[Dataset entries]

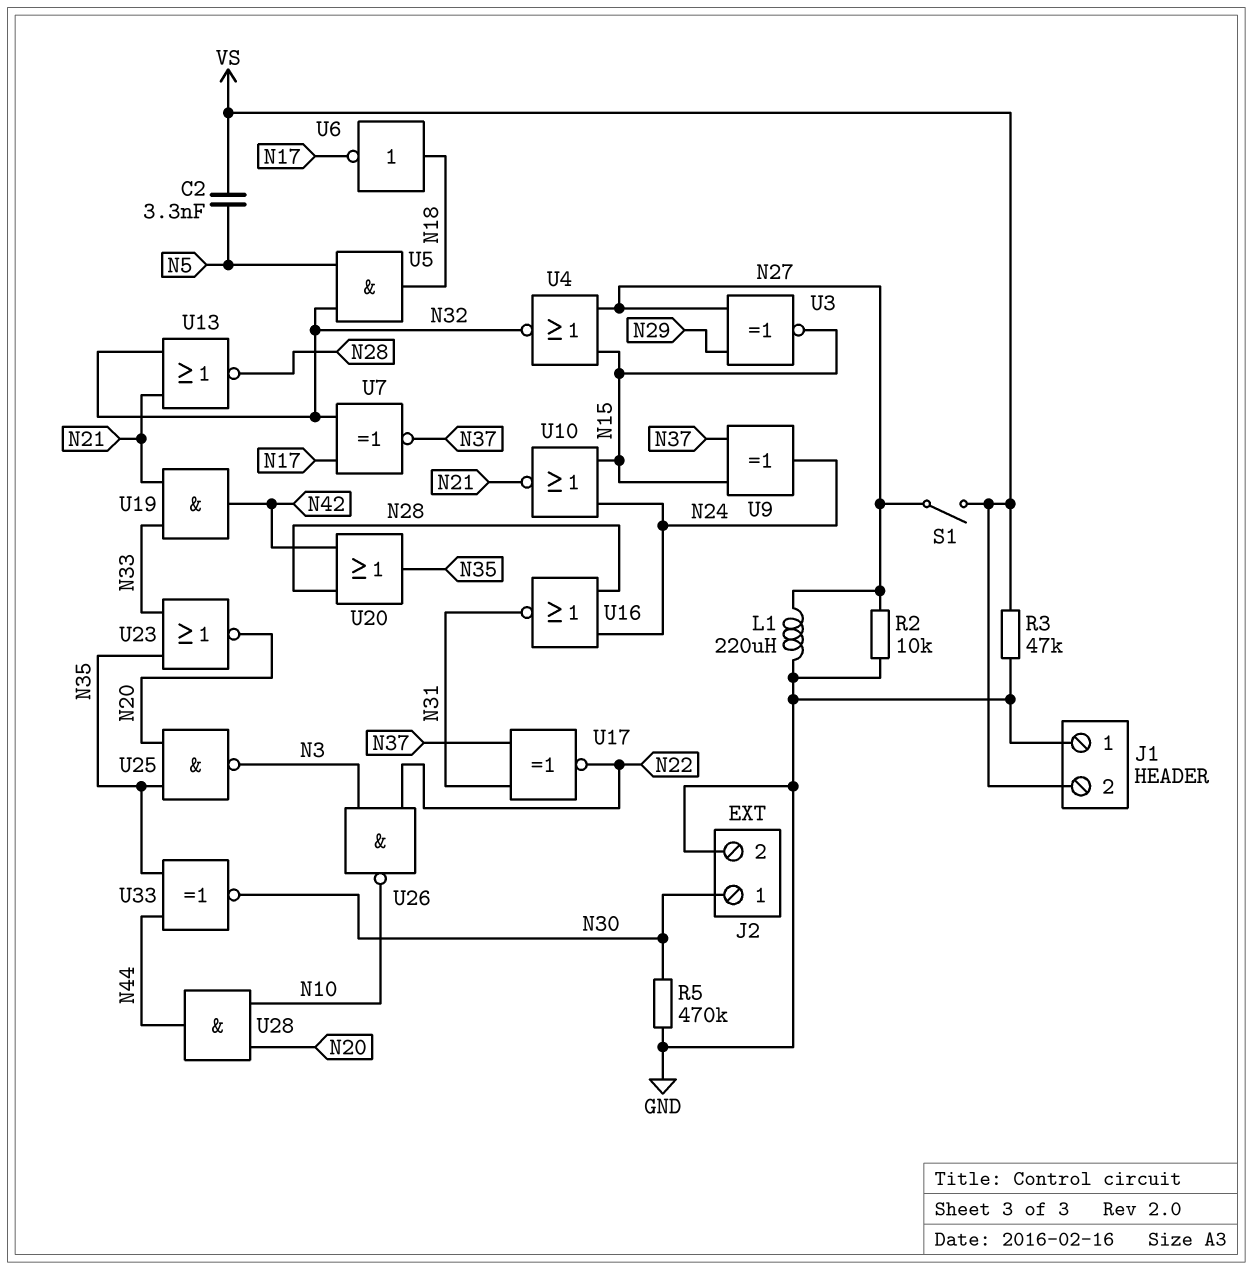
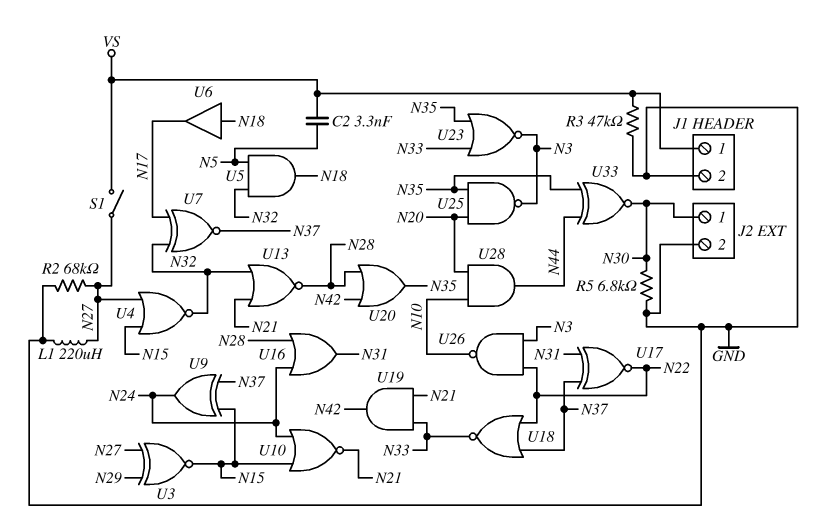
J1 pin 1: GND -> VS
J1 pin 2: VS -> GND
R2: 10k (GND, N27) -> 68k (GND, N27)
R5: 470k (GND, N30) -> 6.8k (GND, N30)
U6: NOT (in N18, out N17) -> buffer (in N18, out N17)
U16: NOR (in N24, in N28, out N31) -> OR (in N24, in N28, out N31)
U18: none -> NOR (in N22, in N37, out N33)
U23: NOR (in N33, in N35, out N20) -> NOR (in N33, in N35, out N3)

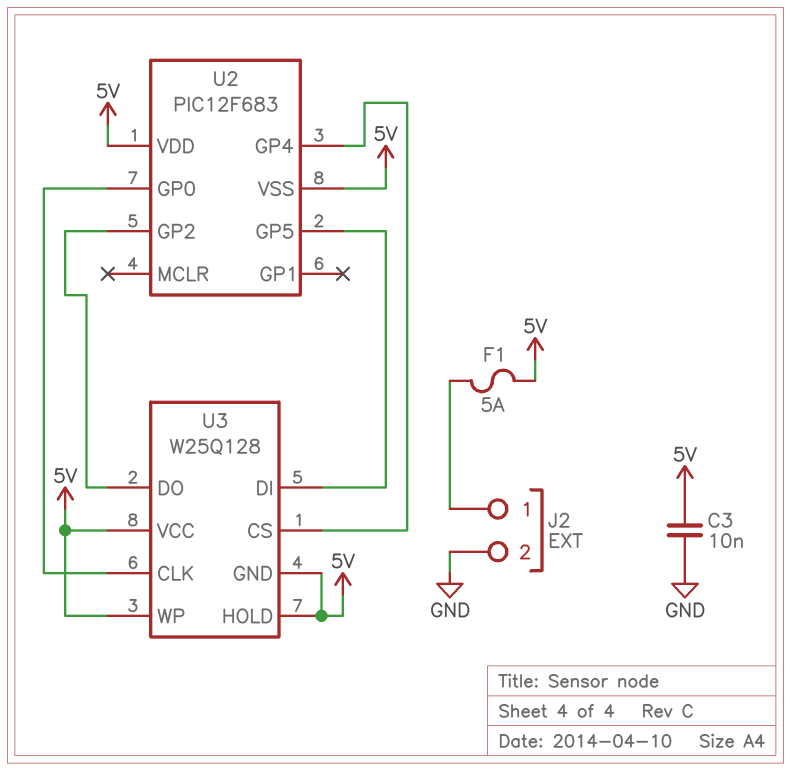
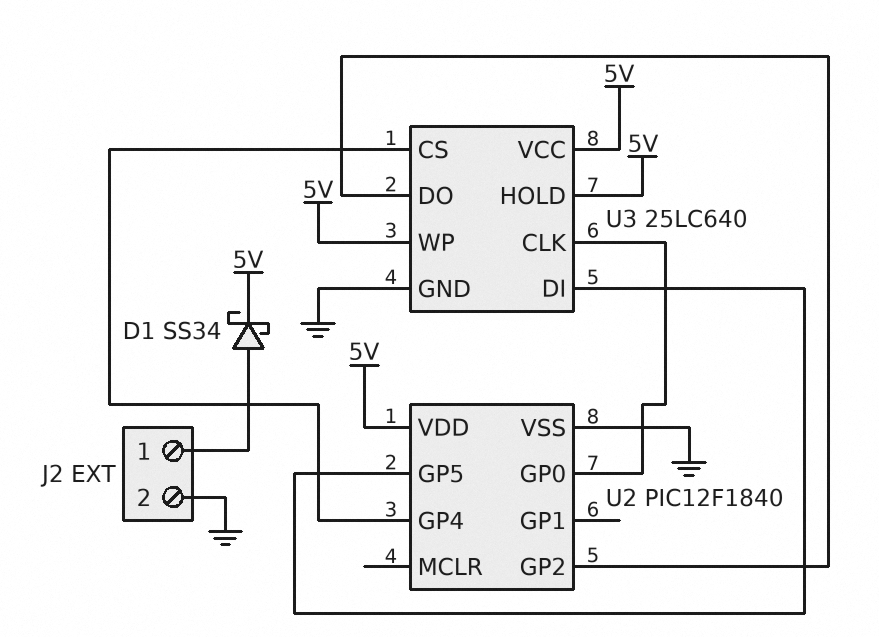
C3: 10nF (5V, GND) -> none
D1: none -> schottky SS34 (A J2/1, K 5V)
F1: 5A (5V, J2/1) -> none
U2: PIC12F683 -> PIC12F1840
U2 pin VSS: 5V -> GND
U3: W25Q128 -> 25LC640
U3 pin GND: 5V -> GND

— Problem description —
Leaving the pictures out, give back each line above exactly.

— Completed task —
J1 pin 1: GND -> VS
J1 pin 2: VS -> GND
R2: 10k (GND, N27) -> 68k (GND, N27)
R5: 470k (GND, N30) -> 6.8k (GND, N30)
U6: NOT (in N18, out N17) -> buffer (in N18, out N17)
U16: NOR (in N24, in N28, out N31) -> OR (in N24, in N28, out N31)
U18: none -> NOR (in N22, in N37, out N33)
U23: NOR (in N33, in N35, out N20) -> NOR (in N33, in N35, out N3)

C3: 10nF (5V, GND) -> none
D1: none -> schottky SS34 (A J2/1, K 5V)
F1: 5A (5V, J2/1) -> none
U2: PIC12F683 -> PIC12F1840
U2 pin VSS: 5V -> GND
U3: W25Q128 -> 25LC640
U3 pin GND: 5V -> GND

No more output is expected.